What to do: Copy the listing below in full, exactly as given.

Supplied material:
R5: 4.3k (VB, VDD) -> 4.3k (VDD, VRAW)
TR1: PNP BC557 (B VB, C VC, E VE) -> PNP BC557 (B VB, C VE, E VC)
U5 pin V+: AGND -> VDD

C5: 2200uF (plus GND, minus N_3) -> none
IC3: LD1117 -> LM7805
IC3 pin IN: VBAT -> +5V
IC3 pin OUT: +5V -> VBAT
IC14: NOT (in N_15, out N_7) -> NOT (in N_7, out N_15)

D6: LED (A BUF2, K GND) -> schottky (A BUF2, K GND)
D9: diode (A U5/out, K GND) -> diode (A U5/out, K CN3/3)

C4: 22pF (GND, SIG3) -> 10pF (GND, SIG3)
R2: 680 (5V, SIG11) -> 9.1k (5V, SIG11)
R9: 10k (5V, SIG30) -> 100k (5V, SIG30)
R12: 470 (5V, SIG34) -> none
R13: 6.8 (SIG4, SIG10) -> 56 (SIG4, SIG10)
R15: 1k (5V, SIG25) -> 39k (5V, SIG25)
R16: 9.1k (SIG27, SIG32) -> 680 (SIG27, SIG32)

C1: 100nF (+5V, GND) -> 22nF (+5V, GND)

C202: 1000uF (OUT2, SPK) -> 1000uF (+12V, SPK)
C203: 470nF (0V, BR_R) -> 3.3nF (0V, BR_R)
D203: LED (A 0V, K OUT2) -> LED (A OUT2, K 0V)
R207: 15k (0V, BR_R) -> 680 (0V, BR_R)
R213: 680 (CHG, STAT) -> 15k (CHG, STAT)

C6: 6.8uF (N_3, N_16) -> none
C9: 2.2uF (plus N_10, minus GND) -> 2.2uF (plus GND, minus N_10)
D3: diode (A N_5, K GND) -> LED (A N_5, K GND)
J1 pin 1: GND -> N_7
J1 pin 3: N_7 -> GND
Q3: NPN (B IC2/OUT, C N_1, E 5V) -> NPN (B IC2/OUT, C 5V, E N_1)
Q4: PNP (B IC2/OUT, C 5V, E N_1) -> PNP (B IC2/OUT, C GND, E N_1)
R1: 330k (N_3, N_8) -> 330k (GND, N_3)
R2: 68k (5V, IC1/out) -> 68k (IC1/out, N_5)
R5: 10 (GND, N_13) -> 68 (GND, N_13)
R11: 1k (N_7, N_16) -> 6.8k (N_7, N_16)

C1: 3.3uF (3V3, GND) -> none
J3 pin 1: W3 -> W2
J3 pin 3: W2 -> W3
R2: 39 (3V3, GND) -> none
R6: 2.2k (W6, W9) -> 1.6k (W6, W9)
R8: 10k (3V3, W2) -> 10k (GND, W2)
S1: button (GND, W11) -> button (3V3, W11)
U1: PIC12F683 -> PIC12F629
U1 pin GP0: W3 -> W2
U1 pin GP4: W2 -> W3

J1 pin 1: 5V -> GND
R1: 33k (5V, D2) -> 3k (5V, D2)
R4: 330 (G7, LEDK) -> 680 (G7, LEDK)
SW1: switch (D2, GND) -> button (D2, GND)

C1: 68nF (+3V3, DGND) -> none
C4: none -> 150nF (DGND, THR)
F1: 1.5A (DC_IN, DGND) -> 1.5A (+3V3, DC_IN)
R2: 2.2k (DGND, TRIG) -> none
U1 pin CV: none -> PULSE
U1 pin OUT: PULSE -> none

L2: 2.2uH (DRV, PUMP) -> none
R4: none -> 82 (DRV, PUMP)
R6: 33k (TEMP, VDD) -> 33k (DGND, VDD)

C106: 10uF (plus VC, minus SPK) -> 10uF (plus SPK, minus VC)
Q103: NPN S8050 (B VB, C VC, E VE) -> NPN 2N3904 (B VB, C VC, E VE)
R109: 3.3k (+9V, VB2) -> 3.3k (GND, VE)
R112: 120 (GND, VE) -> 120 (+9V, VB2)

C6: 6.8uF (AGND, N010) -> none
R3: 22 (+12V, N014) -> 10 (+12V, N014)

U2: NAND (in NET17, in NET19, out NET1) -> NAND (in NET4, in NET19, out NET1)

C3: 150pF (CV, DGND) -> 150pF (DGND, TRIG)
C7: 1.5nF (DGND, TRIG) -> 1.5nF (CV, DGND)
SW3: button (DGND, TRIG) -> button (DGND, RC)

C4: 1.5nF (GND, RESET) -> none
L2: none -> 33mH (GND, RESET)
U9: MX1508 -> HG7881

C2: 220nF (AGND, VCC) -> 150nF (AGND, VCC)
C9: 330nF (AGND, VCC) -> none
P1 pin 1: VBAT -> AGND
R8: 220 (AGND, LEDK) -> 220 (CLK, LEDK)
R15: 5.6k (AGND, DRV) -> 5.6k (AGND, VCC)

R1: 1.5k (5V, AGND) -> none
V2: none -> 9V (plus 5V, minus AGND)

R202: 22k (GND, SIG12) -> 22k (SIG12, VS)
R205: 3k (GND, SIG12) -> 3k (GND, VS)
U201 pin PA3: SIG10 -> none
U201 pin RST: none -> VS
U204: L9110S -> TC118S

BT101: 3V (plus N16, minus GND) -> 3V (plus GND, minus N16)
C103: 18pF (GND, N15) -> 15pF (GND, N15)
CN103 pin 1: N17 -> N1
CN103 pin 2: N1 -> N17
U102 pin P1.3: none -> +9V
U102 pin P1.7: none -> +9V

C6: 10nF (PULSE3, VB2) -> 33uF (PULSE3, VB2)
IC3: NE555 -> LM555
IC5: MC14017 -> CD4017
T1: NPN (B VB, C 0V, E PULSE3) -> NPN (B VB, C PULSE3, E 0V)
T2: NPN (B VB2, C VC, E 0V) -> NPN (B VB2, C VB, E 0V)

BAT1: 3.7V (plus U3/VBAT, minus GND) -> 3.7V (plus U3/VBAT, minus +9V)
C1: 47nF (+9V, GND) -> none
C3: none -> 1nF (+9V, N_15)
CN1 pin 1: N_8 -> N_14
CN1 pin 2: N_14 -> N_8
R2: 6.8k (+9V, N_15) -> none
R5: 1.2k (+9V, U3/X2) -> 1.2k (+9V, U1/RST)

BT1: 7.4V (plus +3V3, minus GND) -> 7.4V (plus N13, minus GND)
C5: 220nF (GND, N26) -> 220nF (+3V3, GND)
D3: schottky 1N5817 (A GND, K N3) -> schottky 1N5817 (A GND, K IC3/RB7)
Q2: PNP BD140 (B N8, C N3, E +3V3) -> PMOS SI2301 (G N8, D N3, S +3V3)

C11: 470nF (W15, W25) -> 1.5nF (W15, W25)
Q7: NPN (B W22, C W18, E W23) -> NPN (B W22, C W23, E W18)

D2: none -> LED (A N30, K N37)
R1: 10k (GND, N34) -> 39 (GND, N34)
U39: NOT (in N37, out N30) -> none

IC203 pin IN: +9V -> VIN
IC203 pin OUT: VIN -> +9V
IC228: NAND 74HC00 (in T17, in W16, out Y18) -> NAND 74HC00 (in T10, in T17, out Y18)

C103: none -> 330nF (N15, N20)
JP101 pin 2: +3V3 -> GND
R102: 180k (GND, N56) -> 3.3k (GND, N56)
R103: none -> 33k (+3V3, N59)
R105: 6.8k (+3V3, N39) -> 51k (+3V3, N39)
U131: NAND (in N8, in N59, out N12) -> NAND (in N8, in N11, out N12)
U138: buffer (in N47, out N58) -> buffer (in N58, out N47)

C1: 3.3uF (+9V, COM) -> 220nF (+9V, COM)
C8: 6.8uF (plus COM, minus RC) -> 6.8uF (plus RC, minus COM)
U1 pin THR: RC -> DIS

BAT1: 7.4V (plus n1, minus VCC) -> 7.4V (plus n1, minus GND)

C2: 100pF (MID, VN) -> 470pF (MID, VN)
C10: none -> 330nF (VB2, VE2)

Finished task:
R5: 4.3k (VB, VDD) -> 4.3k (VDD, VRAW)
TR1: PNP BC557 (B VB, C VC, E VE) -> PNP BC557 (B VB, C VE, E VC)
U5 pin V+: AGND -> VDD

C5: 2200uF (plus GND, minus N_3) -> none
IC3: LD1117 -> LM7805
IC3 pin IN: VBAT -> +5V
IC3 pin OUT: +5V -> VBAT
IC14: NOT (in N_15, out N_7) -> NOT (in N_7, out N_15)

D6: LED (A BUF2, K GND) -> schottky (A BUF2, K GND)
D9: diode (A U5/out, K GND) -> diode (A U5/out, K CN3/3)

C4: 22pF (GND, SIG3) -> 10pF (GND, SIG3)
R2: 680 (5V, SIG11) -> 9.1k (5V, SIG11)
R9: 10k (5V, SIG30) -> 100k (5V, SIG30)
R12: 470 (5V, SIG34) -> none
R13: 6.8 (SIG4, SIG10) -> 56 (SIG4, SIG10)
R15: 1k (5V, SIG25) -> 39k (5V, SIG25)
R16: 9.1k (SIG27, SIG32) -> 680 (SIG27, SIG32)

C1: 100nF (+5V, GND) -> 22nF (+5V, GND)

C202: 1000uF (OUT2, SPK) -> 1000uF (+12V, SPK)
C203: 470nF (0V, BR_R) -> 3.3nF (0V, BR_R)
D203: LED (A 0V, K OUT2) -> LED (A OUT2, K 0V)
R207: 15k (0V, BR_R) -> 680 (0V, BR_R)
R213: 680 (CHG, STAT) -> 15k (CHG, STAT)

C6: 6.8uF (N_3, N_16) -> none
C9: 2.2uF (plus N_10, minus GND) -> 2.2uF (plus GND, minus N_10)
D3: diode (A N_5, K GND) -> LED (A N_5, K GND)
J1 pin 1: GND -> N_7
J1 pin 3: N_7 -> GND
Q3: NPN (B IC2/OUT, C N_1, E 5V) -> NPN (B IC2/OUT, C 5V, E N_1)
Q4: PNP (B IC2/OUT, C 5V, E N_1) -> PNP (B IC2/OUT, C GND, E N_1)
R1: 330k (N_3, N_8) -> 330k (GND, N_3)
R2: 68k (5V, IC1/out) -> 68k (IC1/out, N_5)
R5: 10 (GND, N_13) -> 68 (GND, N_13)
R11: 1k (N_7, N_16) -> 6.8k (N_7, N_16)

C1: 3.3uF (3V3, GND) -> none
J3 pin 1: W3 -> W2
J3 pin 3: W2 -> W3
R2: 39 (3V3, GND) -> none
R6: 2.2k (W6, W9) -> 1.6k (W6, W9)
R8: 10k (3V3, W2) -> 10k (GND, W2)
S1: button (GND, W11) -> button (3V3, W11)
U1: PIC12F683 -> PIC12F629
U1 pin GP0: W3 -> W2
U1 pin GP4: W2 -> W3

J1 pin 1: 5V -> GND
R1: 33k (5V, D2) -> 3k (5V, D2)
R4: 330 (G7, LEDK) -> 680 (G7, LEDK)
SW1: switch (D2, GND) -> button (D2, GND)

C1: 68nF (+3V3, DGND) -> none
C4: none -> 150nF (DGND, THR)
F1: 1.5A (DC_IN, DGND) -> 1.5A (+3V3, DC_IN)
R2: 2.2k (DGND, TRIG) -> none
U1 pin CV: none -> PULSE
U1 pin OUT: PULSE -> none

L2: 2.2uH (DRV, PUMP) -> none
R4: none -> 82 (DRV, PUMP)
R6: 33k (TEMP, VDD) -> 33k (DGND, VDD)

C106: 10uF (plus VC, minus SPK) -> 10uF (plus SPK, minus VC)
Q103: NPN S8050 (B VB, C VC, E VE) -> NPN 2N3904 (B VB, C VC, E VE)
R109: 3.3k (+9V, VB2) -> 3.3k (GND, VE)
R112: 120 (GND, VE) -> 120 (+9V, VB2)

C6: 6.8uF (AGND, N010) -> none
R3: 22 (+12V, N014) -> 10 (+12V, N014)

U2: NAND (in NET17, in NET19, out NET1) -> NAND (in NET4, in NET19, out NET1)

C3: 150pF (CV, DGND) -> 150pF (DGND, TRIG)
C7: 1.5nF (DGND, TRIG) -> 1.5nF (CV, DGND)
SW3: button (DGND, TRIG) -> button (DGND, RC)

C4: 1.5nF (GND, RESET) -> none
L2: none -> 33mH (GND, RESET)
U9: MX1508 -> HG7881

C2: 220nF (AGND, VCC) -> 150nF (AGND, VCC)
C9: 330nF (AGND, VCC) -> none
P1 pin 1: VBAT -> AGND
R8: 220 (AGND, LEDK) -> 220 (CLK, LEDK)
R15: 5.6k (AGND, DRV) -> 5.6k (AGND, VCC)

R1: 1.5k (5V, AGND) -> none
V2: none -> 9V (plus 5V, minus AGND)

R202: 22k (GND, SIG12) -> 22k (SIG12, VS)
R205: 3k (GND, SIG12) -> 3k (GND, VS)
U201 pin PA3: SIG10 -> none
U201 pin RST: none -> VS
U204: L9110S -> TC118S

BT101: 3V (plus N16, minus GND) -> 3V (plus GND, minus N16)
C103: 18pF (GND, N15) -> 15pF (GND, N15)
CN103 pin 1: N17 -> N1
CN103 pin 2: N1 -> N17
U102 pin P1.3: none -> +9V
U102 pin P1.7: none -> +9V

C6: 10nF (PULSE3, VB2) -> 33uF (PULSE3, VB2)
IC3: NE555 -> LM555
IC5: MC14017 -> CD4017
T1: NPN (B VB, C 0V, E PULSE3) -> NPN (B VB, C PULSE3, E 0V)
T2: NPN (B VB2, C VC, E 0V) -> NPN (B VB2, C VB, E 0V)

BAT1: 3.7V (plus U3/VBAT, minus GND) -> 3.7V (plus U3/VBAT, minus +9V)
C1: 47nF (+9V, GND) -> none
C3: none -> 1nF (+9V, N_15)
CN1 pin 1: N_8 -> N_14
CN1 pin 2: N_14 -> N_8
R2: 6.8k (+9V, N_15) -> none
R5: 1.2k (+9V, U3/X2) -> 1.2k (+9V, U1/RST)

BT1: 7.4V (plus +3V3, minus GND) -> 7.4V (plus N13, minus GND)
C5: 220nF (GND, N26) -> 220nF (+3V3, GND)
D3: schottky 1N5817 (A GND, K N3) -> schottky 1N5817 (A GND, K IC3/RB7)
Q2: PNP BD140 (B N8, C N3, E +3V3) -> PMOS SI2301 (G N8, D N3, S +3V3)

C11: 470nF (W15, W25) -> 1.5nF (W15, W25)
Q7: NPN (B W22, C W18, E W23) -> NPN (B W22, C W23, E W18)

D2: none -> LED (A N30, K N37)
R1: 10k (GND, N34) -> 39 (GND, N34)
U39: NOT (in N37, out N30) -> none

IC203 pin IN: +9V -> VIN
IC203 pin OUT: VIN -> +9V
IC228: NAND 74HC00 (in T17, in W16, out Y18) -> NAND 74HC00 (in T10, in T17, out Y18)

C103: none -> 330nF (N15, N20)
JP101 pin 2: +3V3 -> GND
R102: 180k (GND, N56) -> 3.3k (GND, N56)
R103: none -> 33k (+3V3, N59)
R105: 6.8k (+3V3, N39) -> 51k (+3V3, N39)
U131: NAND (in N8, in N59, out N12) -> NAND (in N8, in N11, out N12)
U138: buffer (in N47, out N58) -> buffer (in N58, out N47)

C1: 3.3uF (+9V, COM) -> 220nF (+9V, COM)
C8: 6.8uF (plus COM, minus RC) -> 6.8uF (plus RC, minus COM)
U1 pin THR: RC -> DIS

BAT1: 7.4V (plus n1, minus VCC) -> 7.4V (plus n1, minus GND)

C2: 100pF (MID, VN) -> 470pF (MID, VN)
C10: none -> 330nF (VB2, VE2)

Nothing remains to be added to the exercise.